## [THE INPUT]

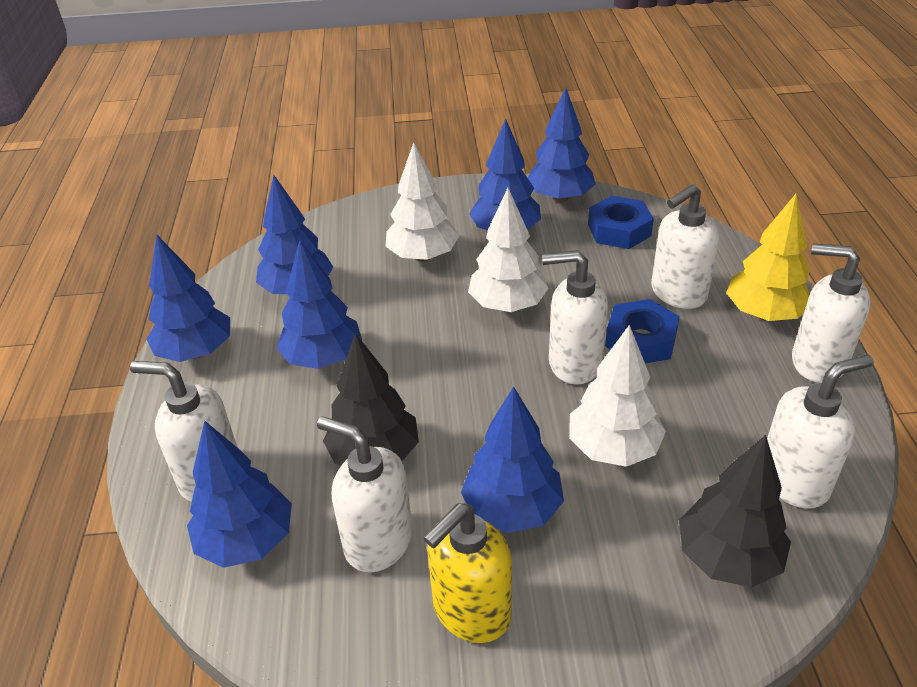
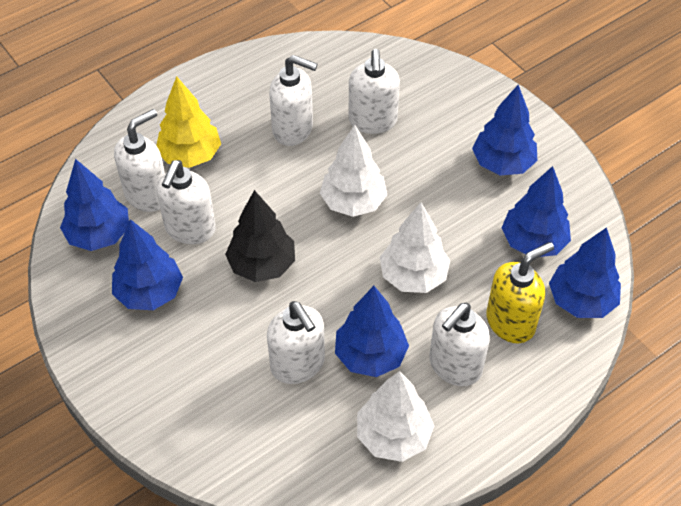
black tree: [323,333,419,466] [679,435,791,587] = 2 -> [225,190,295,282] = 1
blue nut: [588,196,654,249] [605,299,680,363] = 2 -> none = 0
blue tree: [147,235,230,362] [187,421,292,568] [256,175,333,294] [277,240,362,369] [461,386,564,533] [469,119,541,230] [528,87,596,203] = 7 -> [60,159,129,251] [112,219,183,310] [335,286,409,377] [472,85,537,175] [502,166,571,257] [549,227,621,318] = 6

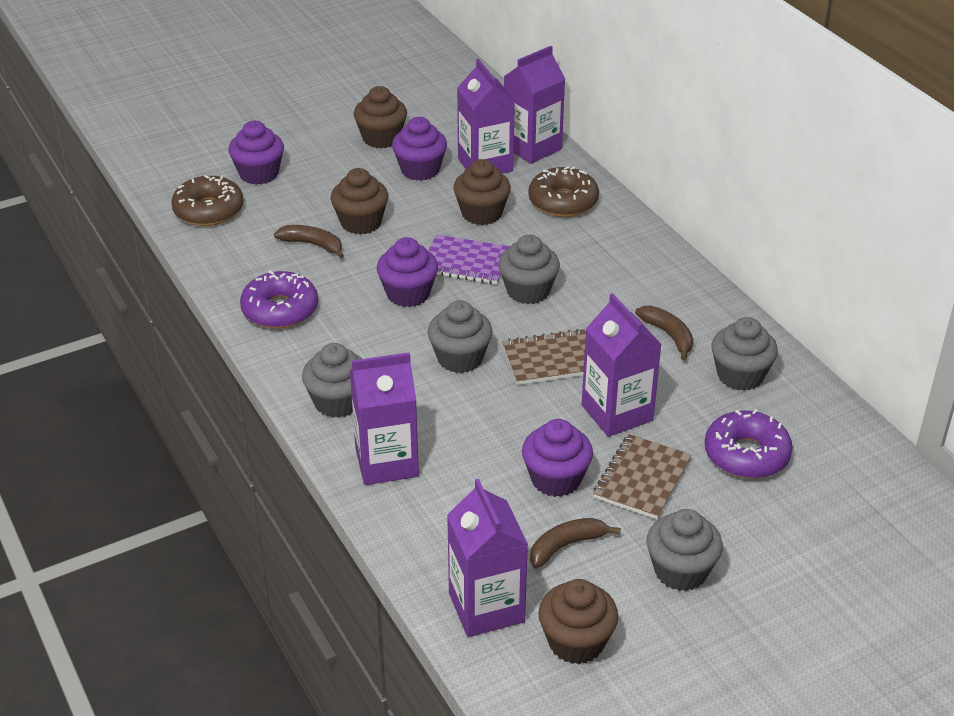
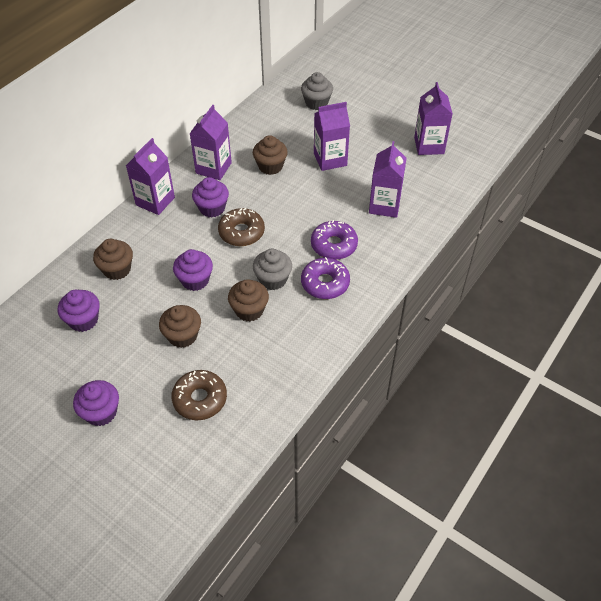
brown banana: [274,225,344,259] [530,518,621,568] [635,306,693,360] = 3 -> none = 0
brown notebook: [502,329,586,385] [593,434,692,519] = 2 -> none = 0
grey cupcake: [302,343,362,418] [428,300,493,373] [498,235,560,304] [646,509,723,591] [712,317,778,391] = 5 -> [253,249,292,290] [301,72,333,110] = 2
purple notebook: [428,235,511,284] = 1 -> none = 0

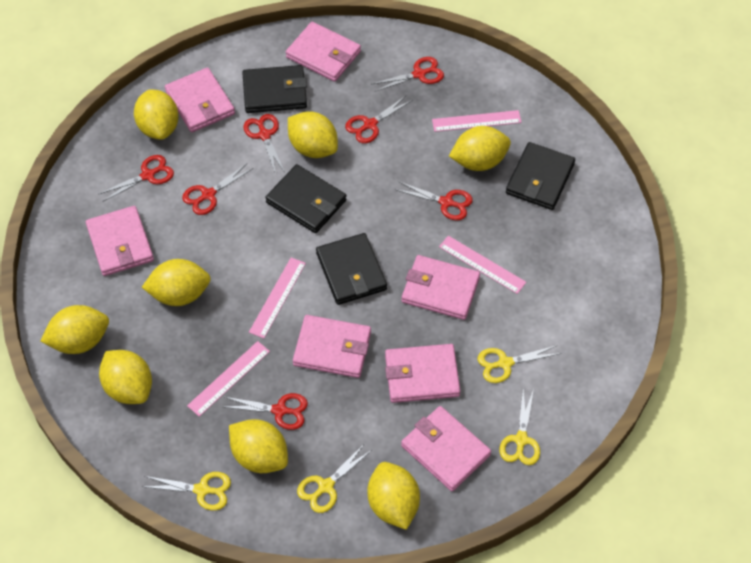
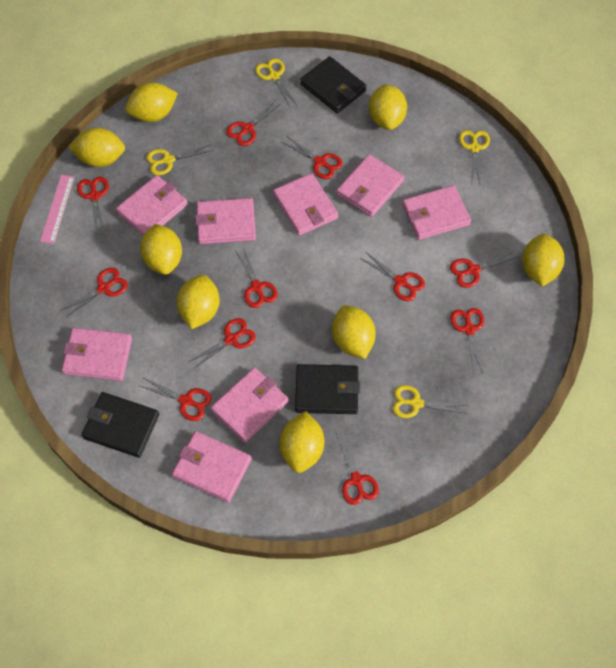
black wallet: [242,65,307,113] [265,164,347,233] [316,233,387,305] [506,142,575,210] = 4 -> [81,392,159,458] [295,364,360,414] [300,56,367,113] = 3
pink ruler: [187,341,270,417] [249,257,306,338] [432,110,522,132] [439,236,526,294] = 4 -> [40,175,74,244] = 1
pink wallet: [86,206,154,276] [165,67,235,133] [286,22,361,82] [293,315,371,378] [385,344,460,403] [401,406,491,492] [402,255,480,320] = 7 -> [62,328,132,381] [116,175,188,236] [172,431,252,503] [195,198,256,244] [210,367,289,442] [273,173,338,236] [336,154,404,217] [402,185,471,240] = 8
red scissors: [99,155,174,201] [182,164,253,215] [225,393,308,430] [243,114,285,174] [345,96,412,144] [372,57,444,92] [395,181,473,220] = 7 -> [60,268,128,318] [77,177,109,234] [140,378,211,421] [188,318,256,370] [226,101,281,146] [235,247,278,308] [282,136,343,179] [336,431,379,505] [360,252,425,301] [450,251,518,288] [450,308,484,373] = 11

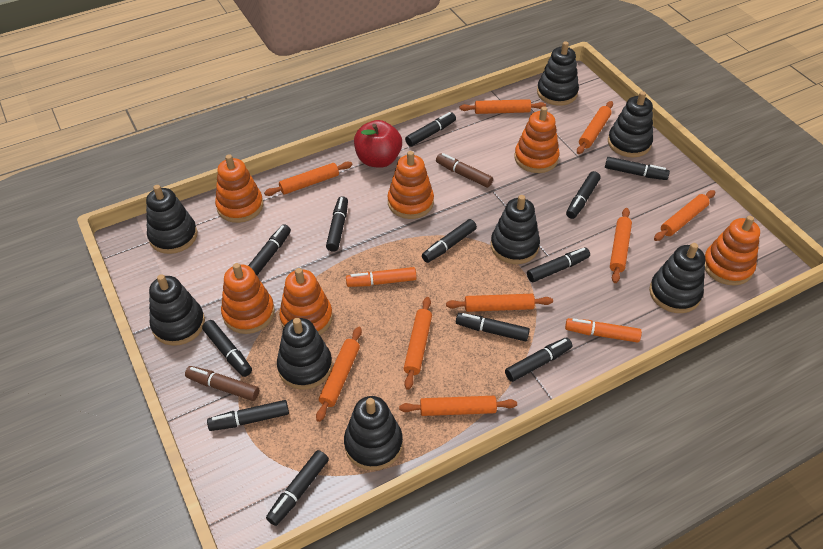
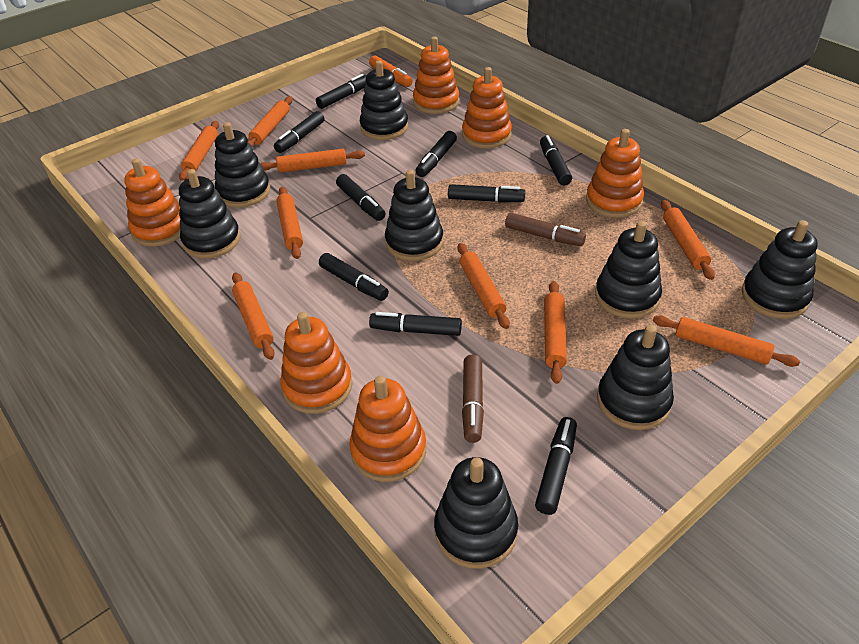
black marker: [202,320,252,377] [207,400,289,431] [248,224,291,275] [266,450,329,526] [326,196,348,252] [405,112,456,147] [422,219,477,263] [456,313,530,342] [505,338,572,382] [527,247,590,282] [566,171,601,219] [605,157,670,180] = 12 -> [274,111,324,153] [316,74,367,109] [319,253,389,301] [336,174,386,221] [369,312,462,336] [416,131,457,177] [448,184,525,203] [535,417,577,515] [540,135,572,185] = 9
orange marker: [346,267,417,287] [565,318,642,343] = 2 -> [369,55,413,87] = 1
red apple: [354,120,402,168] = 1 -> none = 0

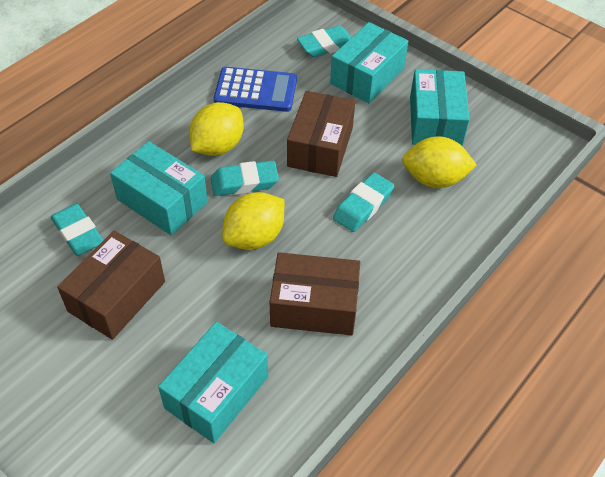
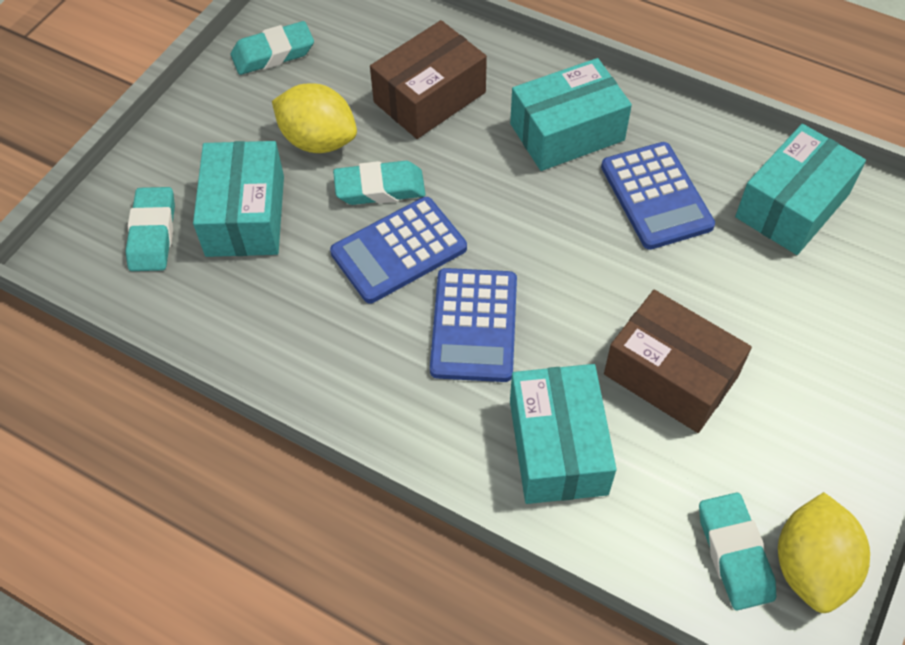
blue calculator: [214,67,297,112] = 1 -> [330,197,467,303] [430,268,517,382] [601,142,715,250] = 3
brown box: [57,231,165,340] [270,252,360,335] [287,91,355,177] = 3 -> [370,20,487,139] [604,290,752,433] = 2
yellow lemon: [189,102,244,156] [222,192,284,250] [402,136,477,188] = 3 -> [272,83,357,153] [778,492,870,613] = 2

## [YOUR ASSIGNMENT]
Lines with the word "tree" in them are the answer; report each one from the data.

## [PROBLEM SOLUTION]
black tree: [323,333,419,466] [679,435,791,587] = 2 -> [225,190,295,282] = 1
blue tree: [147,235,230,362] [187,421,292,568] [256,175,333,294] [277,240,362,369] [461,386,564,533] [469,119,541,230] [528,87,596,203] = 7 -> [60,159,129,251] [112,219,183,310] [335,286,409,377] [472,85,537,175] [502,166,571,257] [549,227,621,318] = 6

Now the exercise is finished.